**Dataset content**:
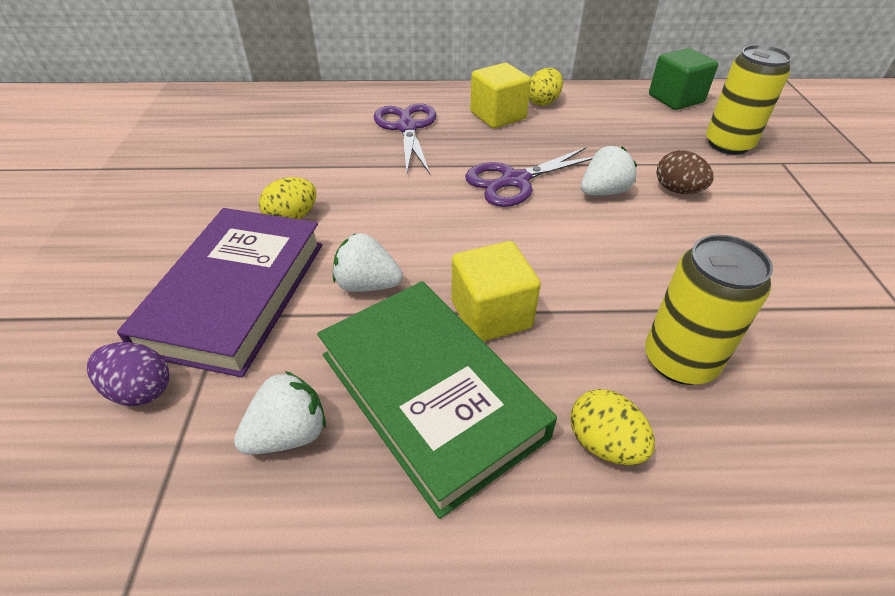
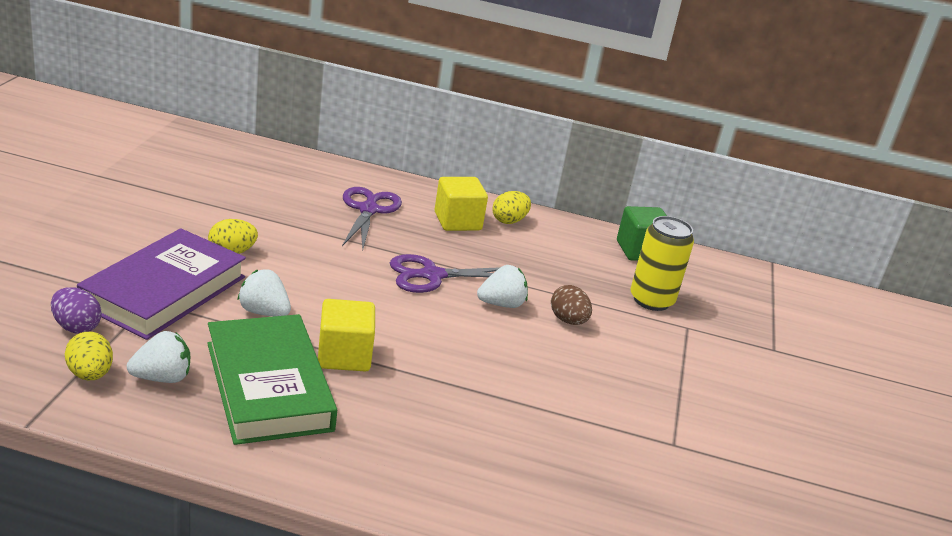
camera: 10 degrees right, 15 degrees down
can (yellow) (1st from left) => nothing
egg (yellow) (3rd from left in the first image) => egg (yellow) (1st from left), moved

**Task to carry out**: If a line in the data holds the string "from", copy that line.

**Solution for this task**:
can (yellow) (1st from left) => nothing
egg (yellow) (3rd from left in the first image) => egg (yellow) (1st from left), moved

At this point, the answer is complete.